▶ **Source information**

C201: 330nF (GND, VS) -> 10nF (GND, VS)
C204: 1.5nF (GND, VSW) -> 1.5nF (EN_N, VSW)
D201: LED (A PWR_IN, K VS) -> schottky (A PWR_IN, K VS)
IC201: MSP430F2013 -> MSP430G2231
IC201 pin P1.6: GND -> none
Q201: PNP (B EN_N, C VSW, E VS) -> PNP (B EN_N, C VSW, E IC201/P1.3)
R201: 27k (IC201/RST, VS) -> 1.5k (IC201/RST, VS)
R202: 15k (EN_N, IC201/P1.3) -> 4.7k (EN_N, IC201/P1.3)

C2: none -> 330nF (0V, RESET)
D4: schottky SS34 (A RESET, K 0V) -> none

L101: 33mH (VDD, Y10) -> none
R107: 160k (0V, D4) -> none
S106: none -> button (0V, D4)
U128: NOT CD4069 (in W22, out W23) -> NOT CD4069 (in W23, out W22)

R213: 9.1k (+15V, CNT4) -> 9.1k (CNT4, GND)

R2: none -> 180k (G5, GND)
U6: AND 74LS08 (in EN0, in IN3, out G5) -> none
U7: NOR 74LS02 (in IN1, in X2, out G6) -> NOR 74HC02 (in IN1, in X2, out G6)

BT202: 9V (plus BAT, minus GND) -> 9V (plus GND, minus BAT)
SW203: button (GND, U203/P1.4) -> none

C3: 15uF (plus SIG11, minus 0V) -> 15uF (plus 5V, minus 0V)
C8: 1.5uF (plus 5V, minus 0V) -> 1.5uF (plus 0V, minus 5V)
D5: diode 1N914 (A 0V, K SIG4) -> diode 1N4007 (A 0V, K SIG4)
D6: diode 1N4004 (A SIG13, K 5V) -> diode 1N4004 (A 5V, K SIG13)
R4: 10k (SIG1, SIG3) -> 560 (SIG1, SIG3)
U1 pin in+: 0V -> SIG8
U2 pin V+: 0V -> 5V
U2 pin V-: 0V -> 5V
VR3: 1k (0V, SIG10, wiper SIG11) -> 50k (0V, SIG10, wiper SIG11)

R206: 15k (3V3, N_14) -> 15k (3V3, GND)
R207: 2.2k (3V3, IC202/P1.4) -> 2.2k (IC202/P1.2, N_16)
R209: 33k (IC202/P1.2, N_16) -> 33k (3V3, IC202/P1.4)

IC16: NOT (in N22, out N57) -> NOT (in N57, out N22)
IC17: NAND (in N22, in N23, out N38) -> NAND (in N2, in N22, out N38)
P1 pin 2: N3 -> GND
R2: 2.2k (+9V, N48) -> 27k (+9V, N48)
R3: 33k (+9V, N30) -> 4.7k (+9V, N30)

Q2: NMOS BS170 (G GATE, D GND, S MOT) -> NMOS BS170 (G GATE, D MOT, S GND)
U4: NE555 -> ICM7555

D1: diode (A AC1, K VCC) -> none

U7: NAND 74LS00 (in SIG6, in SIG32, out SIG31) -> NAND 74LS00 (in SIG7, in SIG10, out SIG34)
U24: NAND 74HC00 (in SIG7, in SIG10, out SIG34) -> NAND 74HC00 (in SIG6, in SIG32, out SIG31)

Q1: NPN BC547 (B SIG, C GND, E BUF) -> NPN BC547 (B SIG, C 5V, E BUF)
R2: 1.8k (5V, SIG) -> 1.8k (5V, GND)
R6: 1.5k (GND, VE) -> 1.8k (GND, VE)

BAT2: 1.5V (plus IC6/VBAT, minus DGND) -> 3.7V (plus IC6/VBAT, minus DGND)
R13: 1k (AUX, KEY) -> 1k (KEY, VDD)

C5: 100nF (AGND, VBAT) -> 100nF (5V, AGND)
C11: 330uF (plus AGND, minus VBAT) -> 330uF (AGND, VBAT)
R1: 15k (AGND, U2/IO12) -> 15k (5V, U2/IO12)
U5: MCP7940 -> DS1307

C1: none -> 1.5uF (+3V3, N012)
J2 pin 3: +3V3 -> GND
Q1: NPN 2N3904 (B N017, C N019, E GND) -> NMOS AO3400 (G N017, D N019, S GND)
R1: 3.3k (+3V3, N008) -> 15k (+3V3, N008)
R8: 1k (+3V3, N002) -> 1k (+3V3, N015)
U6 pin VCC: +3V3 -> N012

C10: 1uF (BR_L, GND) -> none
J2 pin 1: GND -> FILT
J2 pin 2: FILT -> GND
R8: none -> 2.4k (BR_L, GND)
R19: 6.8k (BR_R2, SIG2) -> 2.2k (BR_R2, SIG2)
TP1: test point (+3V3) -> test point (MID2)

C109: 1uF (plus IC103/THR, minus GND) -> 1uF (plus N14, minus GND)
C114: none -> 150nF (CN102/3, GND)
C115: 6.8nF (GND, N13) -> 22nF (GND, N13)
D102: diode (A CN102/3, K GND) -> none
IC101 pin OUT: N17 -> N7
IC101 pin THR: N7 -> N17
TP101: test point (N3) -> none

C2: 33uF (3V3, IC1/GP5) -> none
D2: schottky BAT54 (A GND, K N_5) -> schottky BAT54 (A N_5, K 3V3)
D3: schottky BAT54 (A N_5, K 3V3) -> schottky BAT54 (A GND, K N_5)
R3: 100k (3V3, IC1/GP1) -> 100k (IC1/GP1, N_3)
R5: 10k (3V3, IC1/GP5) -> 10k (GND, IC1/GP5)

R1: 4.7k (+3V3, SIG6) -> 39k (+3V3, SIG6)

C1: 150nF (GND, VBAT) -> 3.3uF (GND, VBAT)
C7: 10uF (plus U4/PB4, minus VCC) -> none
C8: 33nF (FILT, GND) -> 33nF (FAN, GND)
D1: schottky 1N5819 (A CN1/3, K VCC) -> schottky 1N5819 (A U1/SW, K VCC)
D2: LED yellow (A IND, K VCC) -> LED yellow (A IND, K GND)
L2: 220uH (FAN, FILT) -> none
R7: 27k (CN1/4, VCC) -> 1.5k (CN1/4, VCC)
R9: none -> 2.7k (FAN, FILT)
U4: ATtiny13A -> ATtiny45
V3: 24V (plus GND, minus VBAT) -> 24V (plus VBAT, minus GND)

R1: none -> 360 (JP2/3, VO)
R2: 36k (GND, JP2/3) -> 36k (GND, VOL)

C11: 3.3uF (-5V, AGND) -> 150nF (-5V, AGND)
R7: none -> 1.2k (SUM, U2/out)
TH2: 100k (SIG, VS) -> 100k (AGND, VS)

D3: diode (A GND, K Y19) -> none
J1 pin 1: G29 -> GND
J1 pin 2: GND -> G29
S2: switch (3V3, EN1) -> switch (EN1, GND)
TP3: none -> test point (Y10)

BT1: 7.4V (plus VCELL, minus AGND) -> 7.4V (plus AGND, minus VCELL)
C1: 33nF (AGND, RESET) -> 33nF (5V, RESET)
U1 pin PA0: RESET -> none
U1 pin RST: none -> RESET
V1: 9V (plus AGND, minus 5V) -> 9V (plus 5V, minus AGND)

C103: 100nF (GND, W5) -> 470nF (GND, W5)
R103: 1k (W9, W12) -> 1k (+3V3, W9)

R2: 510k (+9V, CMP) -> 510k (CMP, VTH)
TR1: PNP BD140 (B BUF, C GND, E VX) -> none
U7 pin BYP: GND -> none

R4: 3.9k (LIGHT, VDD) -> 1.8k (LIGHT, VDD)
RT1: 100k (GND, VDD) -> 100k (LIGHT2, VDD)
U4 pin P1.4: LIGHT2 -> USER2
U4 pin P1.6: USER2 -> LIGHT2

▶ **To do**
Your response should consist solely of the lines from the one that holds "U4: ATtiny13A -> ATtiny45" through the end of the listing above, reproduced exactly.

▶ **Answer area**
U4: ATtiny13A -> ATtiny45
V3: 24V (plus GND, minus VBAT) -> 24V (plus VBAT, minus GND)

R1: none -> 360 (JP2/3, VO)
R2: 36k (GND, JP2/3) -> 36k (GND, VOL)

C11: 3.3uF (-5V, AGND) -> 150nF (-5V, AGND)
R7: none -> 1.2k (SUM, U2/out)
TH2: 100k (SIG, VS) -> 100k (AGND, VS)

D3: diode (A GND, K Y19) -> none
J1 pin 1: G29 -> GND
J1 pin 2: GND -> G29
S2: switch (3V3, EN1) -> switch (EN1, GND)
TP3: none -> test point (Y10)

BT1: 7.4V (plus VCELL, minus AGND) -> 7.4V (plus AGND, minus VCELL)
C1: 33nF (AGND, RESET) -> 33nF (5V, RESET)
U1 pin PA0: RESET -> none
U1 pin RST: none -> RESET
V1: 9V (plus AGND, minus 5V) -> 9V (plus 5V, minus AGND)

C103: 100nF (GND, W5) -> 470nF (GND, W5)
R103: 1k (W9, W12) -> 1k (+3V3, W9)

R2: 510k (+9V, CMP) -> 510k (CMP, VTH)
TR1: PNP BD140 (B BUF, C GND, E VX) -> none
U7 pin BYP: GND -> none

R4: 3.9k (LIGHT, VDD) -> 1.8k (LIGHT, VDD)
RT1: 100k (GND, VDD) -> 100k (LIGHT2, VDD)
U4 pin P1.4: LIGHT2 -> USER2
U4 pin P1.6: USER2 -> LIGHT2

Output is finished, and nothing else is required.